Problem details: Wherever a line below holds the word "pencil", copy that line.

Data block:

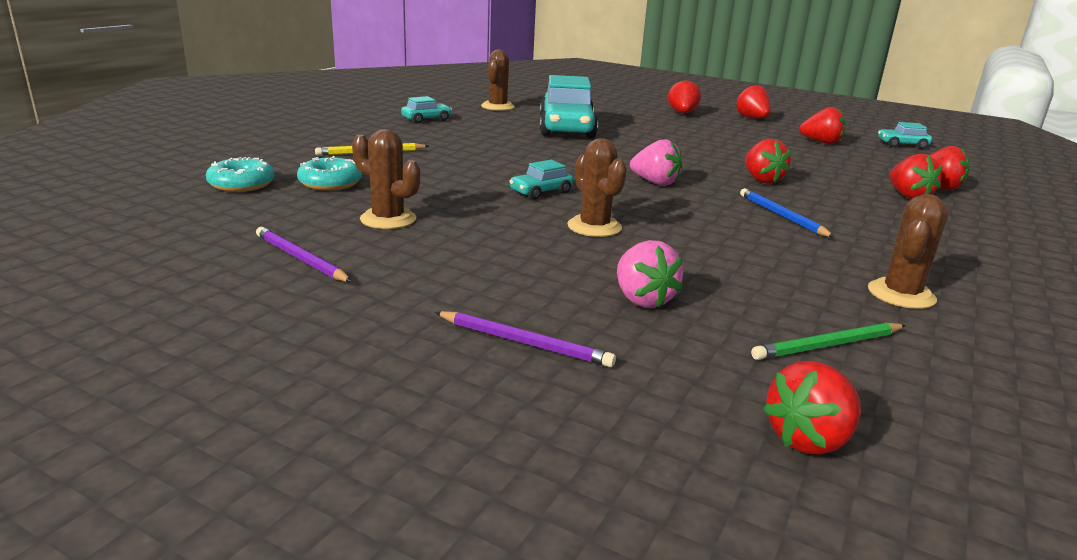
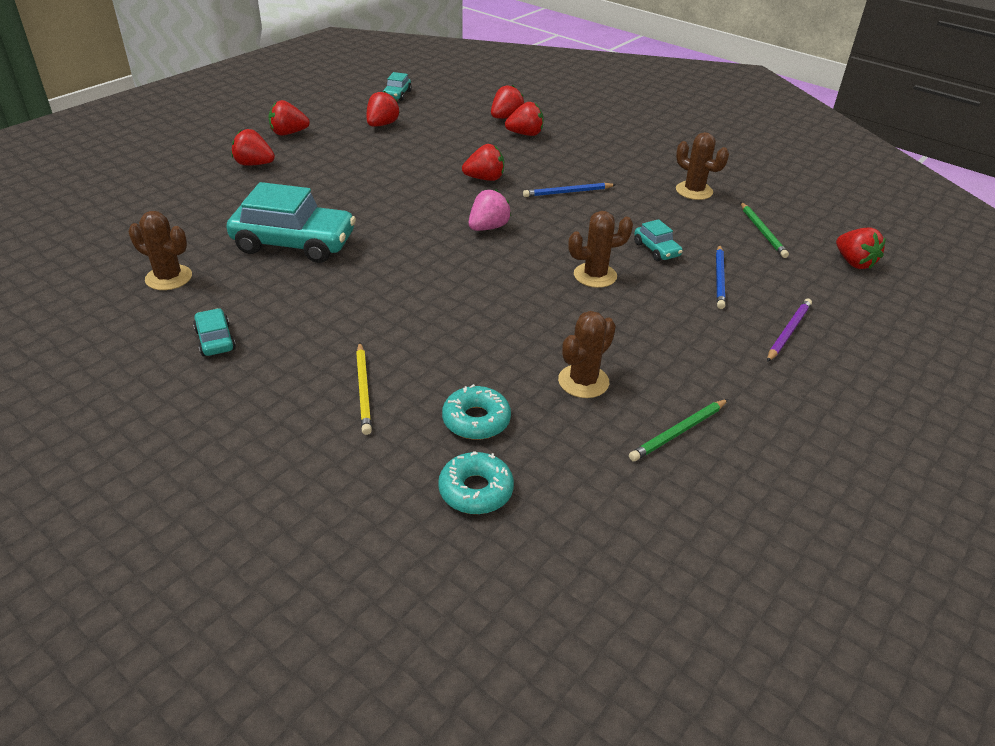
camera: 80 degrees left, 15 degrees up
(300, 259) = (679, 432): purple pencil -> green pencil
(541, 192) = (511, 289): turquoise car -> turquoise car (656, 250)
(642, 299) = (719, 278): pink strawberry -> blue pencil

Solution below:
(300, 259) = (679, 432): purple pencil -> green pencil
(642, 299) = (719, 278): pink strawberry -> blue pencil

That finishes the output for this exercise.